Leaving out the pictures, output each record exactly as it stands.

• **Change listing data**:
------------------------------
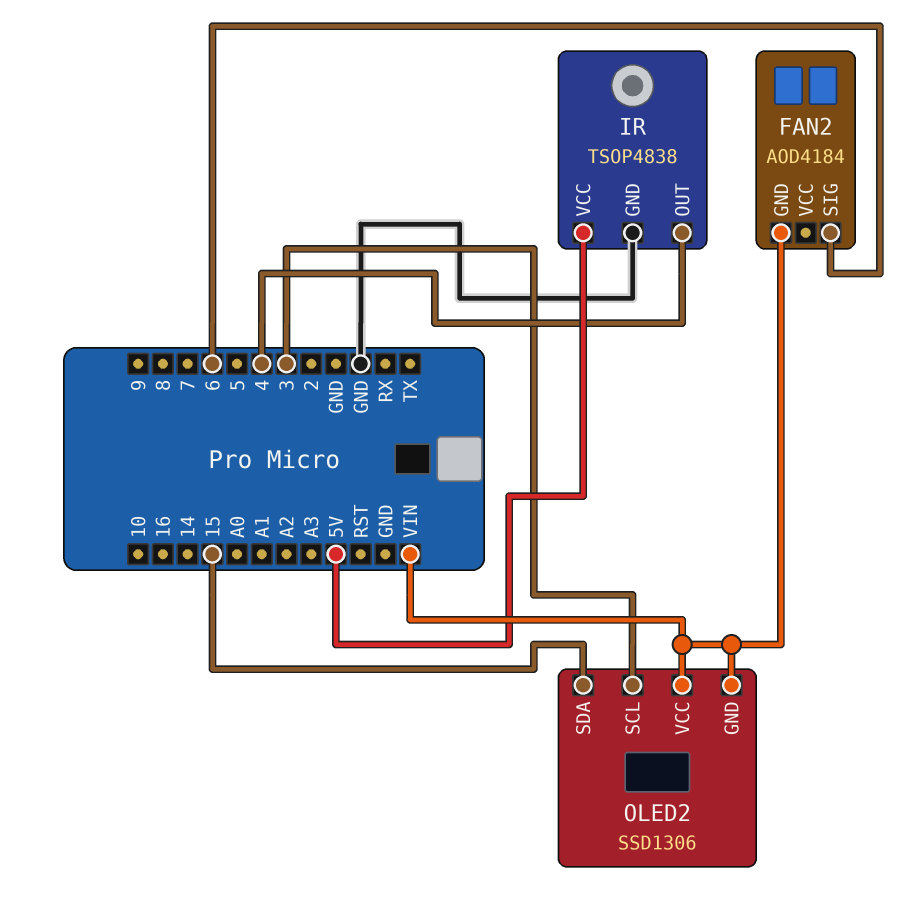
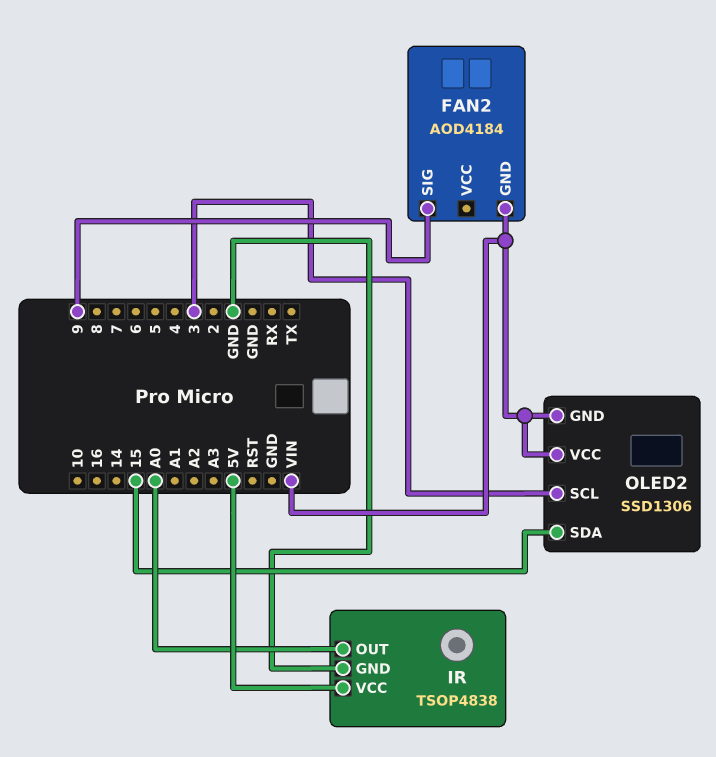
FAN2 pin SIG: 6 -> 9
IR pin OUT: 4 -> A0

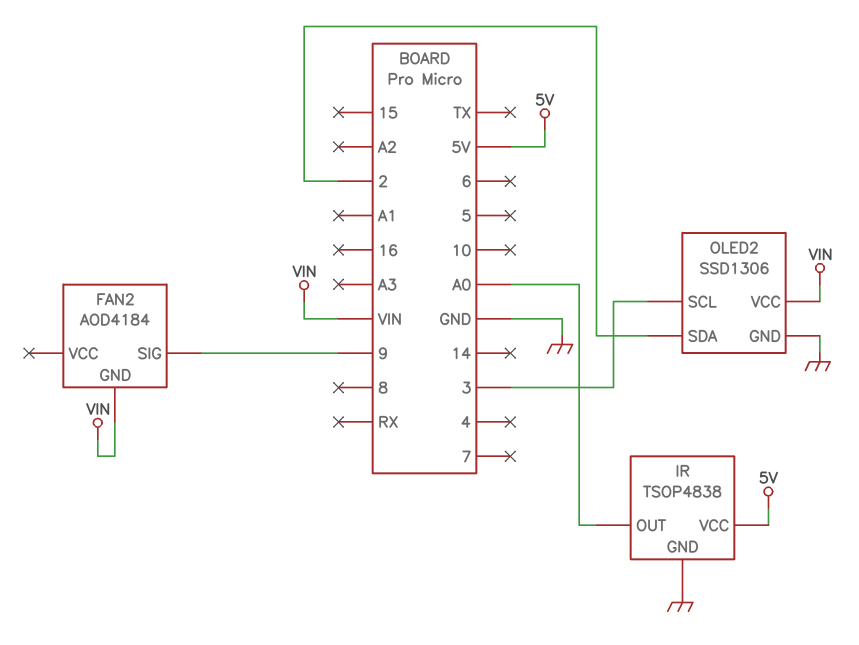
OLED2 pin GND: VIN -> GND
OLED2 pin SDA: 15 -> 2

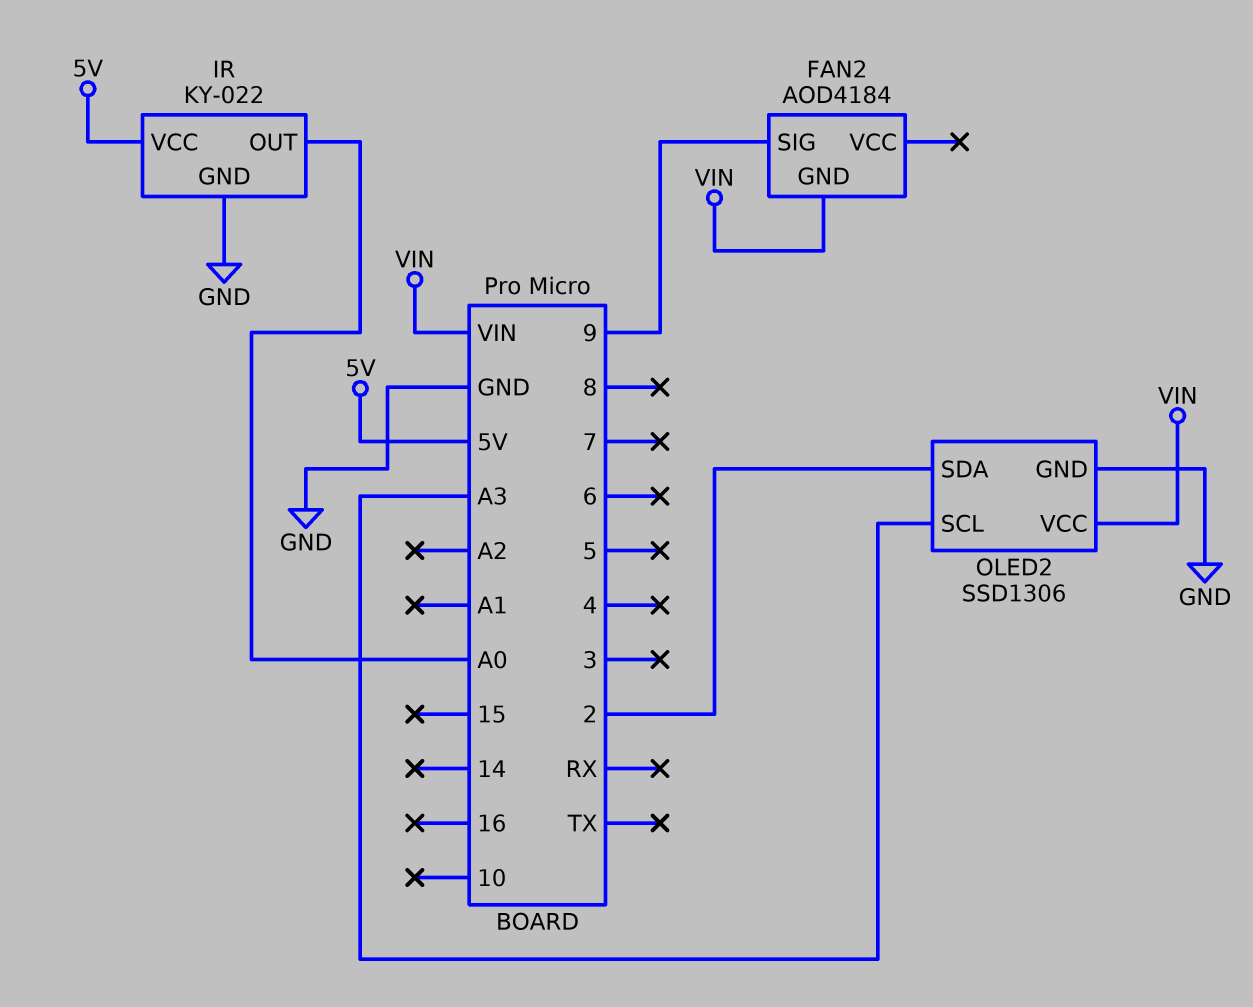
IR: TSOP4838 -> KY-022
OLED2 pin SCL: 3 -> A3

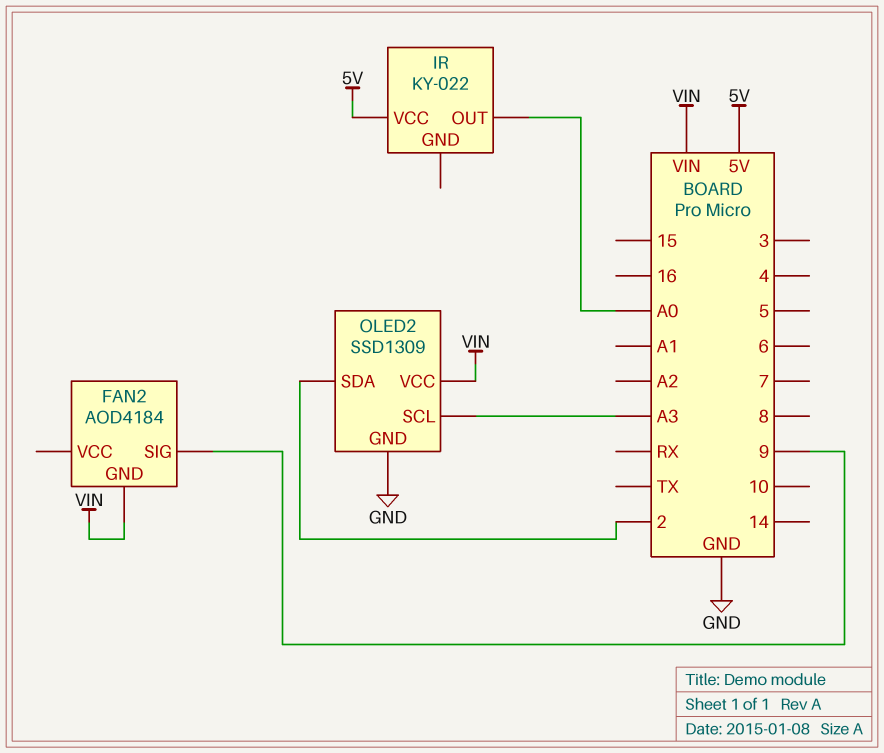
IR pin GND: GND -> none
OLED2: SSD1306 -> SSD1309

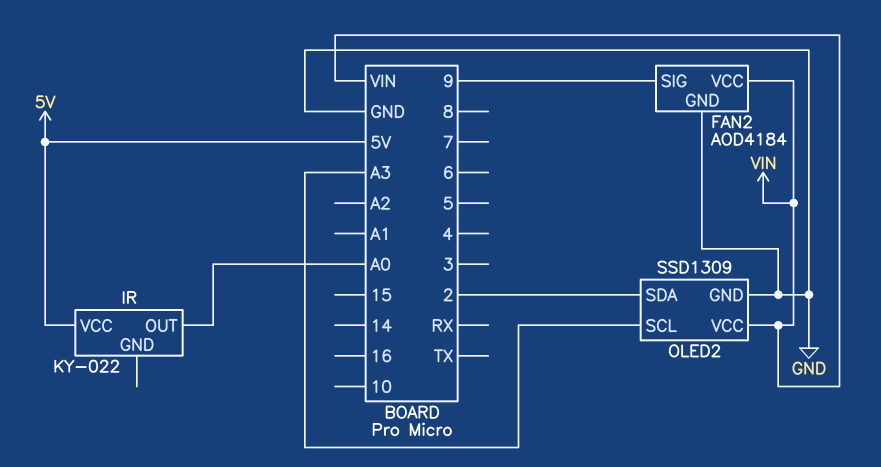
FAN2 pin GND: VIN -> GND
FAN2 pin VCC: none -> VIN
------------------------------
• **Answer to this task**:
FAN2 pin SIG: 6 -> 9
IR pin OUT: 4 -> A0

OLED2 pin GND: VIN -> GND
OLED2 pin SDA: 15 -> 2

IR: TSOP4838 -> KY-022
OLED2 pin SCL: 3 -> A3

IR pin GND: GND -> none
OLED2: SSD1306 -> SSD1309

FAN2 pin GND: VIN -> GND
FAN2 pin VCC: none -> VIN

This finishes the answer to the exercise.